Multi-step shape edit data
****************************************
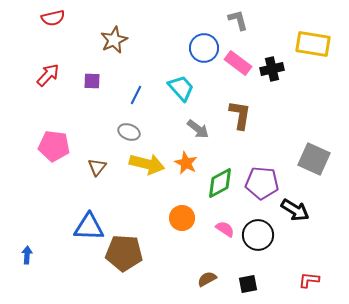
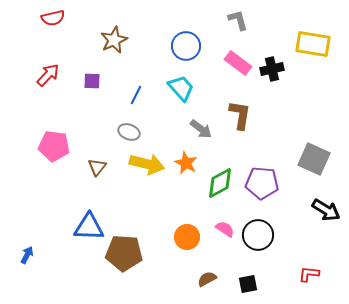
blue circle: moved 18 px left, 2 px up
gray arrow: moved 3 px right
black arrow: moved 31 px right
orange circle: moved 5 px right, 19 px down
blue arrow: rotated 24 degrees clockwise
red L-shape: moved 6 px up
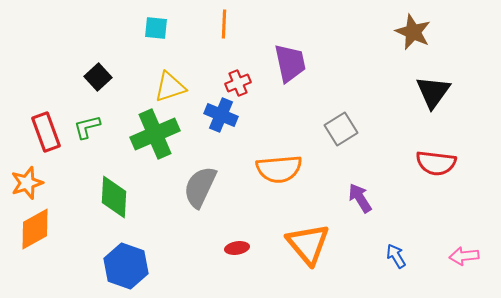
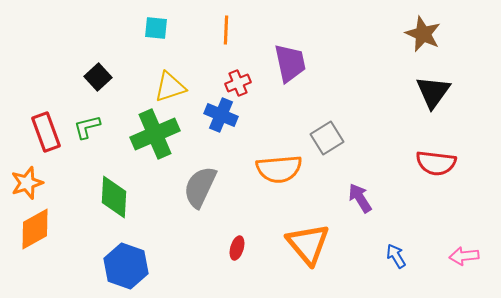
orange line: moved 2 px right, 6 px down
brown star: moved 10 px right, 2 px down
gray square: moved 14 px left, 9 px down
red ellipse: rotated 65 degrees counterclockwise
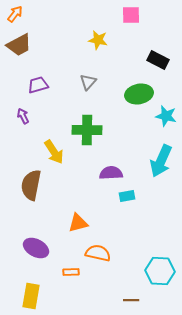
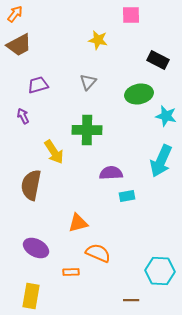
orange semicircle: rotated 10 degrees clockwise
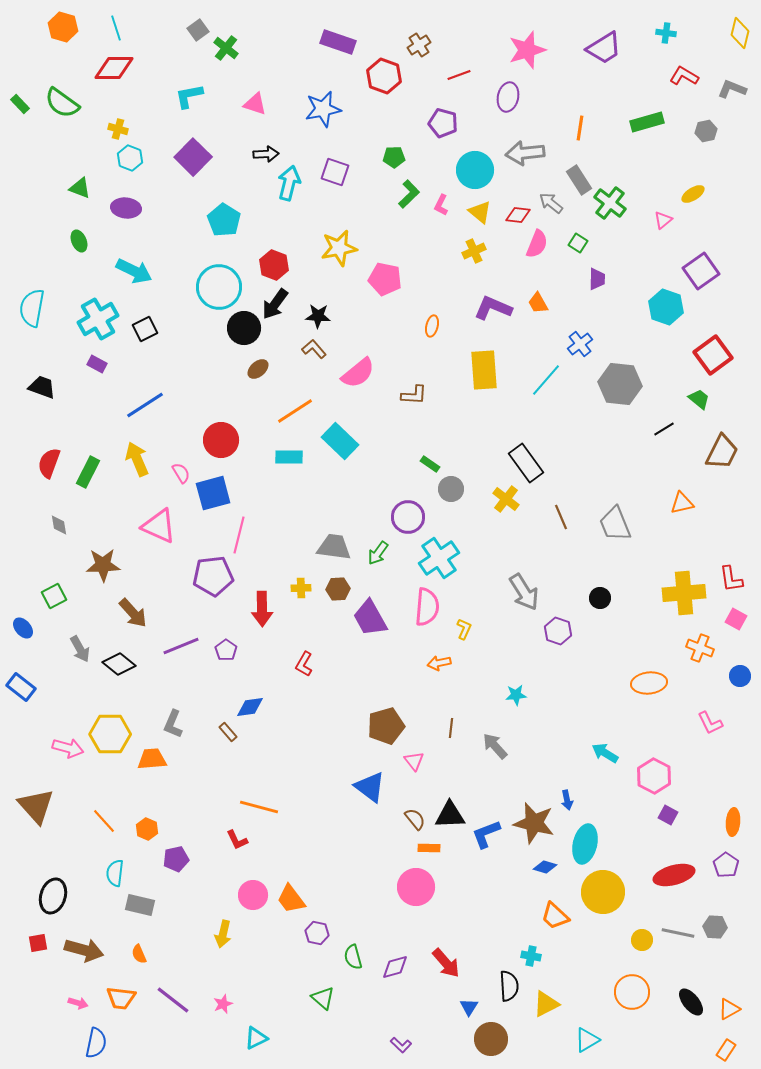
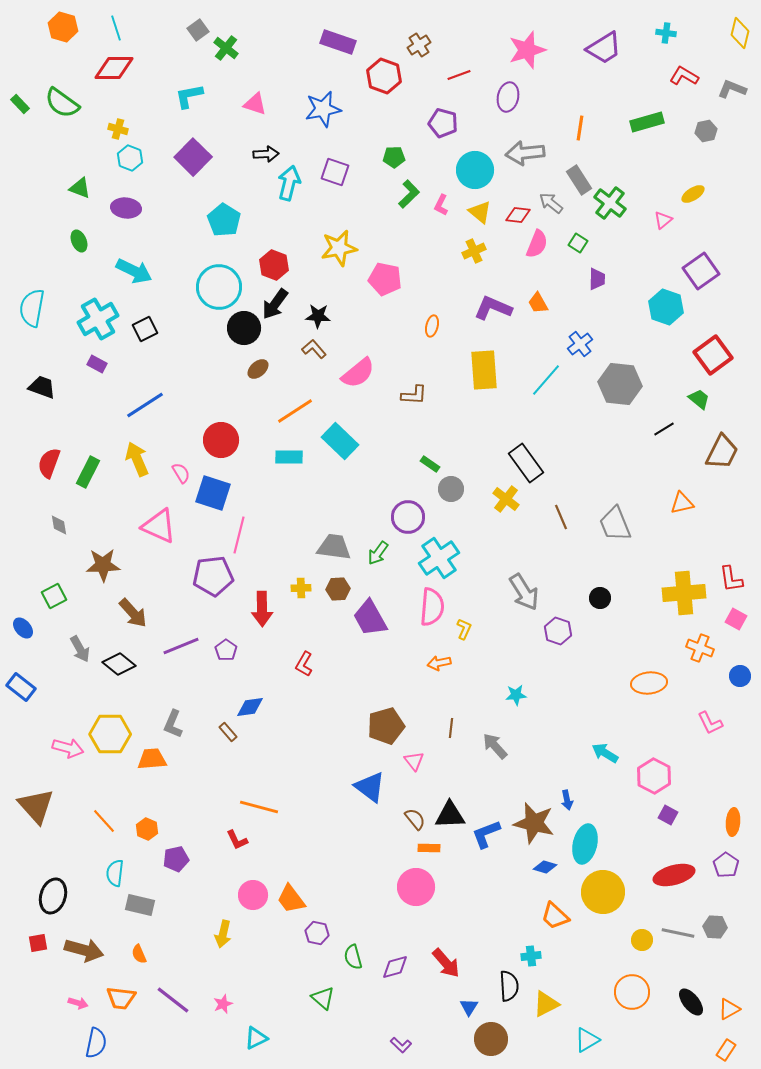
blue square at (213, 493): rotated 33 degrees clockwise
pink semicircle at (427, 607): moved 5 px right
cyan cross at (531, 956): rotated 18 degrees counterclockwise
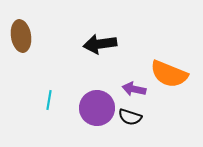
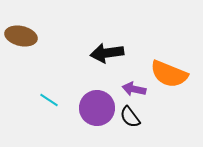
brown ellipse: rotated 68 degrees counterclockwise
black arrow: moved 7 px right, 9 px down
cyan line: rotated 66 degrees counterclockwise
black semicircle: rotated 35 degrees clockwise
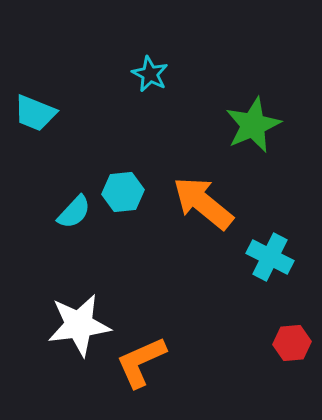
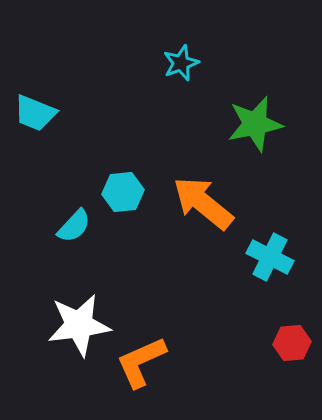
cyan star: moved 31 px right, 11 px up; rotated 24 degrees clockwise
green star: moved 2 px right, 1 px up; rotated 12 degrees clockwise
cyan semicircle: moved 14 px down
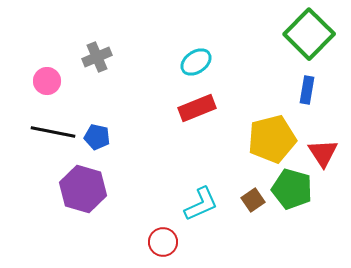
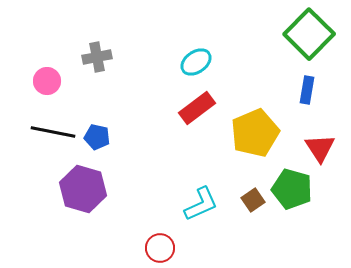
gray cross: rotated 12 degrees clockwise
red rectangle: rotated 15 degrees counterclockwise
yellow pentagon: moved 17 px left, 6 px up; rotated 9 degrees counterclockwise
red triangle: moved 3 px left, 5 px up
red circle: moved 3 px left, 6 px down
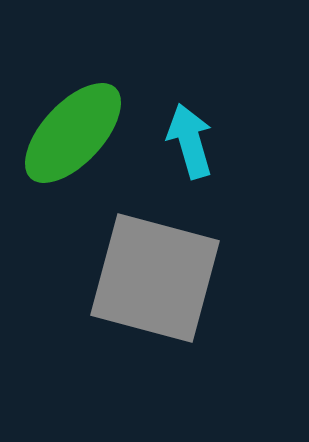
****************************************
Task description
Tally the lines of the data that hold the string "cyan". Answer with the number and nothing more.

Output for this task
4